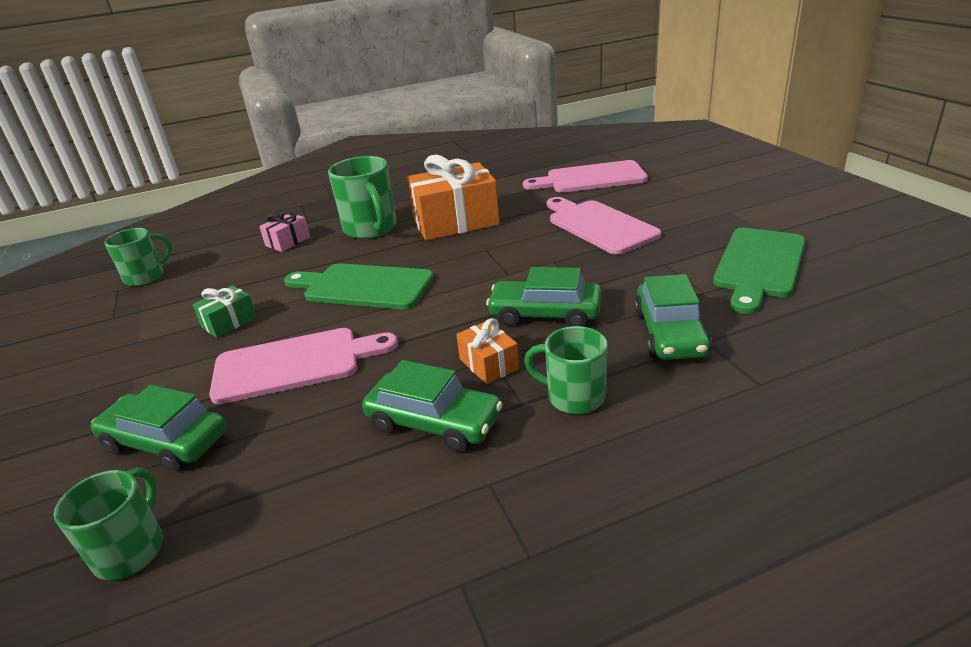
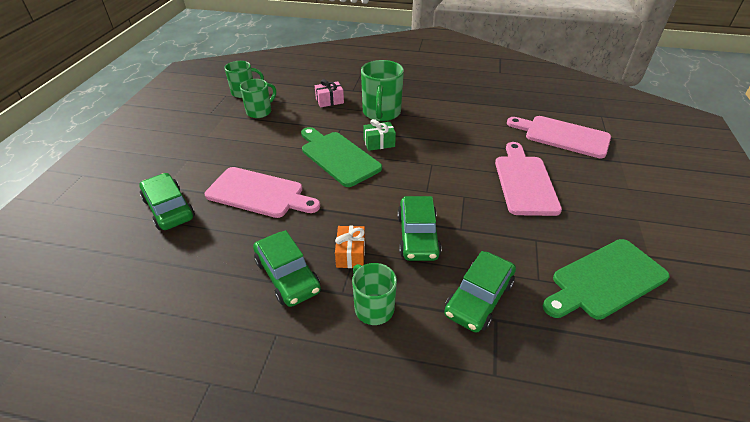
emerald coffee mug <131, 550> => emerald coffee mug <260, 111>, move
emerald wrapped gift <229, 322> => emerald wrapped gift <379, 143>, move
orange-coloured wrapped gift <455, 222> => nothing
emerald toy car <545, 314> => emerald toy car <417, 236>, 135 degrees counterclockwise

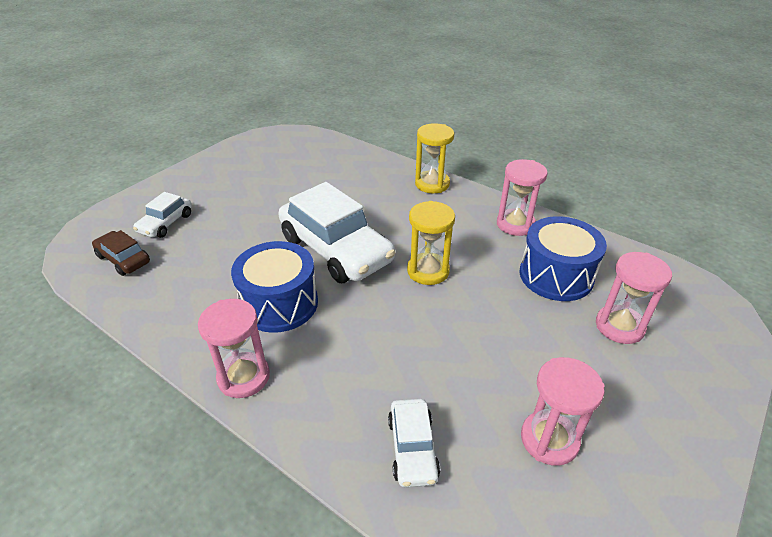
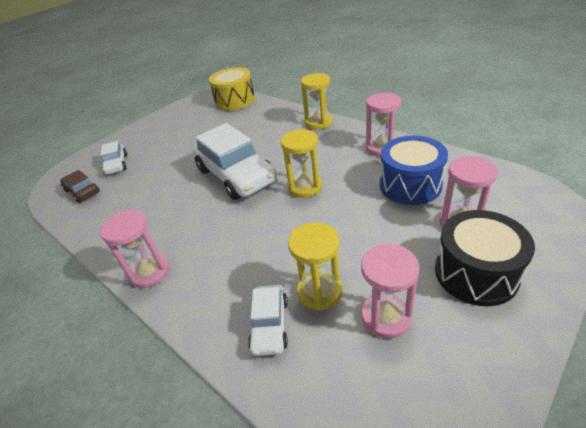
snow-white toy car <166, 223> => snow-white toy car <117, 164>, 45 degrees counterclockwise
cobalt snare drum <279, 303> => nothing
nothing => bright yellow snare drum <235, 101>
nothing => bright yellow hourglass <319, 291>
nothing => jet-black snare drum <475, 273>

§ §

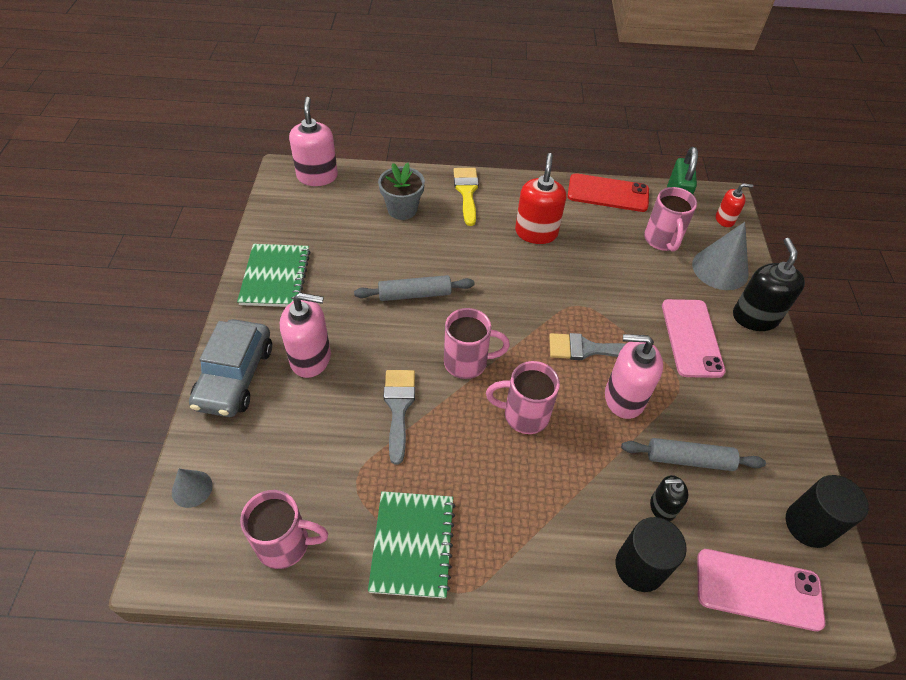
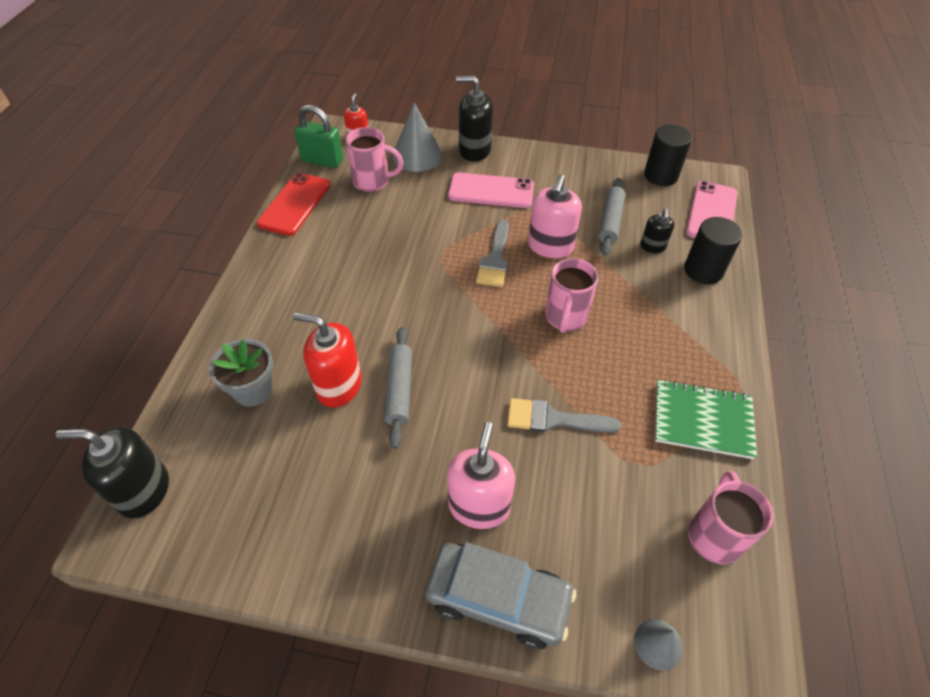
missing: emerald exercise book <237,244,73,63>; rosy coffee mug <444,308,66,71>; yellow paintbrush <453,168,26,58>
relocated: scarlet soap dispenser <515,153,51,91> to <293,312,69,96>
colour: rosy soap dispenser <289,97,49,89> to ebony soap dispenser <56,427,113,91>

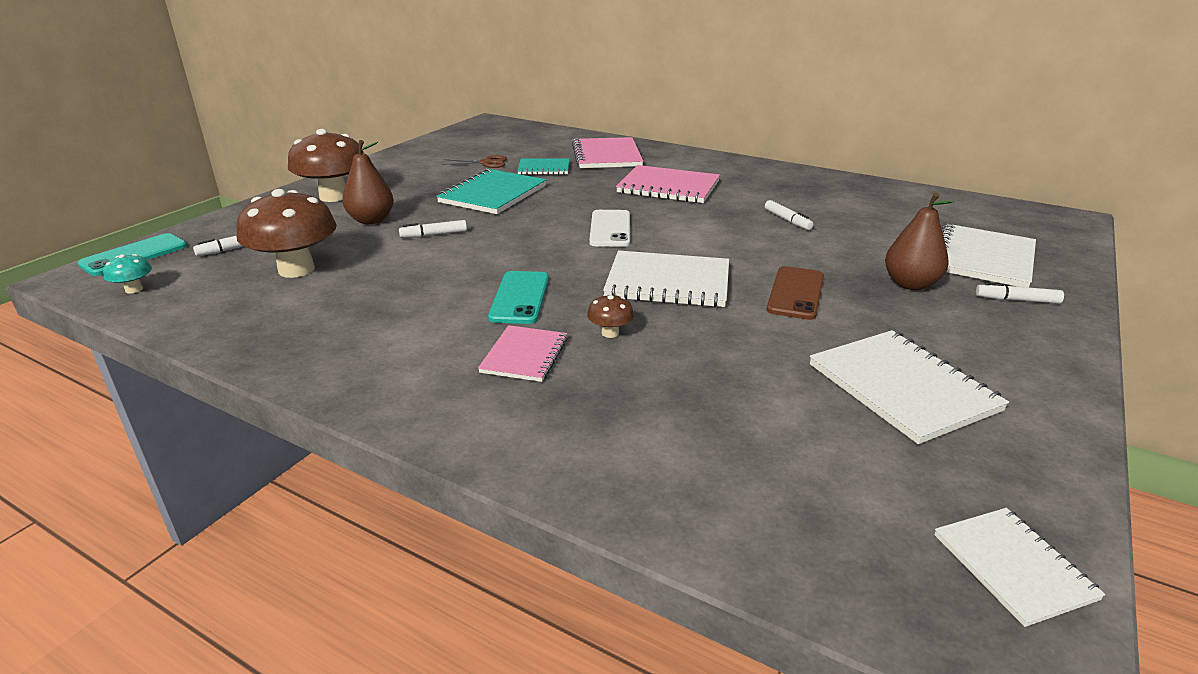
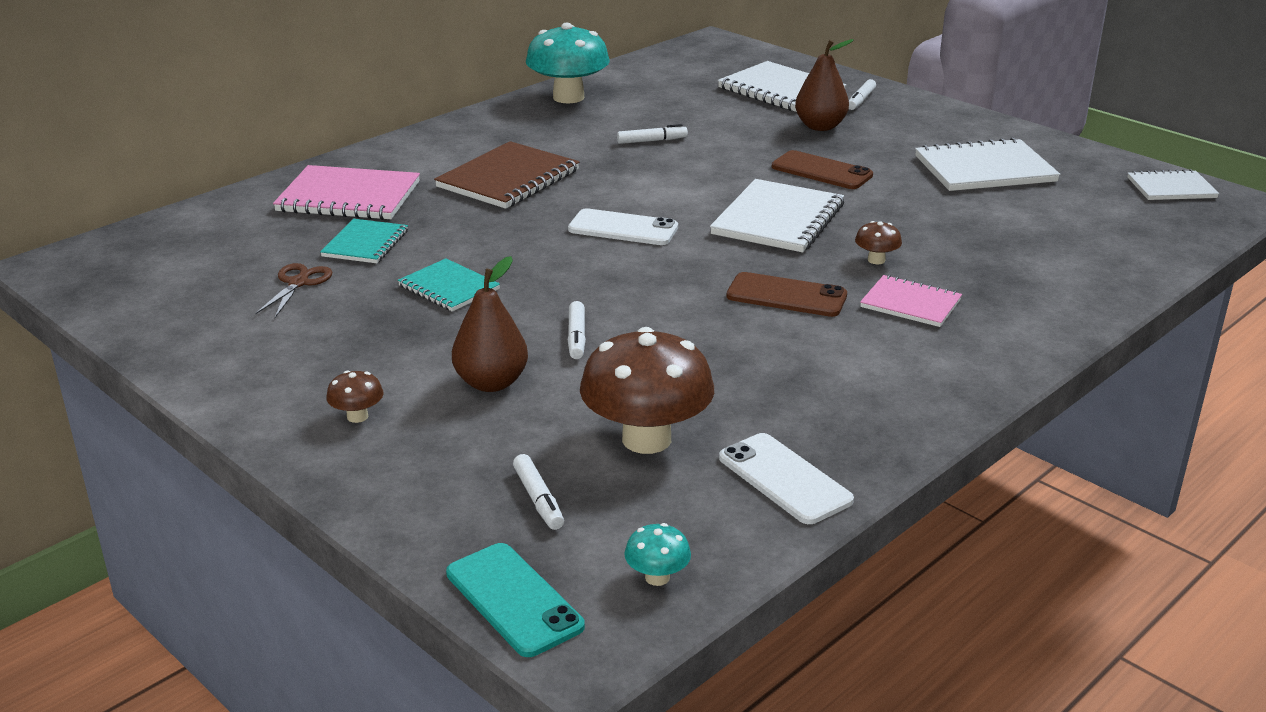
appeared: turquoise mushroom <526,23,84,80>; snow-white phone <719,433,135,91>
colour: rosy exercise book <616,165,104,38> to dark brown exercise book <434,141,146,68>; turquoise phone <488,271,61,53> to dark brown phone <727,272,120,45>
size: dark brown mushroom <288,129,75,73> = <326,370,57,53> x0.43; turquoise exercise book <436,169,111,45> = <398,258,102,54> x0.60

§ §

- _REQUIRED ACTION_: What is needed is an exact copy of the lines above, from the one containing "missing: emerald exercise" through the one containing "relocated: scarlet soap", with nothing added.

- _RESPONSE_:
missing: emerald exercise book <237,244,73,63>; rosy coffee mug <444,308,66,71>; yellow paintbrush <453,168,26,58>
relocated: scarlet soap dispenser <515,153,51,91> to <293,312,69,96>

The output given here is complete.